WORK TASK
Find the line that contains "camera: 10 degrees left, 0 degrees up". Then set down that line and all the lines after it, to the end of the records, exactly and with nothing added.

§

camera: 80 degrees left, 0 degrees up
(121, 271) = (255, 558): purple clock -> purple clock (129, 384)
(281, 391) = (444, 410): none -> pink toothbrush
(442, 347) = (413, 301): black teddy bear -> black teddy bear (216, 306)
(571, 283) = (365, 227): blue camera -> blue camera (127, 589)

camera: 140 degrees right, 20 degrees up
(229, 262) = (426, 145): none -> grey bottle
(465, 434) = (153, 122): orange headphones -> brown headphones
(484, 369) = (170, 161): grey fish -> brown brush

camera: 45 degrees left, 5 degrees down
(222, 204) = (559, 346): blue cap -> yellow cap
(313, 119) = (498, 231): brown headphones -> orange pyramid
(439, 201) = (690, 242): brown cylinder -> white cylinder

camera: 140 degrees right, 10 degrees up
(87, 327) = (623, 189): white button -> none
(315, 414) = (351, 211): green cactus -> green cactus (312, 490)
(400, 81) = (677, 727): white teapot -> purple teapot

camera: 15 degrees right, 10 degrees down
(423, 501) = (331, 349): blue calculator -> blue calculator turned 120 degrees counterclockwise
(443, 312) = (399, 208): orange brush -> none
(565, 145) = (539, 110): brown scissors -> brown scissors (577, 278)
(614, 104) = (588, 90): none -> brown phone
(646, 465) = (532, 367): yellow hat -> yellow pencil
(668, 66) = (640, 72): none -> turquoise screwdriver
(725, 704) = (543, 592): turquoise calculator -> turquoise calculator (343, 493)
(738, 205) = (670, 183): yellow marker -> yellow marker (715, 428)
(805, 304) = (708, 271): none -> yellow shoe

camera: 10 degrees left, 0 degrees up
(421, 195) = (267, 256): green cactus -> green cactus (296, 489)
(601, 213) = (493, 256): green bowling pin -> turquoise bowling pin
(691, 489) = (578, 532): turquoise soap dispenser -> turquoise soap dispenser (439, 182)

§

EXERCISE ANSWER
camera: 10 degrees left, 0 degrees up
(421, 195) = (267, 256): green cactus -> green cactus (296, 489)
(601, 213) = (493, 256): green bowling pin -> turquoise bowling pin
(691, 489) = (578, 532): turquoise soap dispenser -> turquoise soap dispenser (439, 182)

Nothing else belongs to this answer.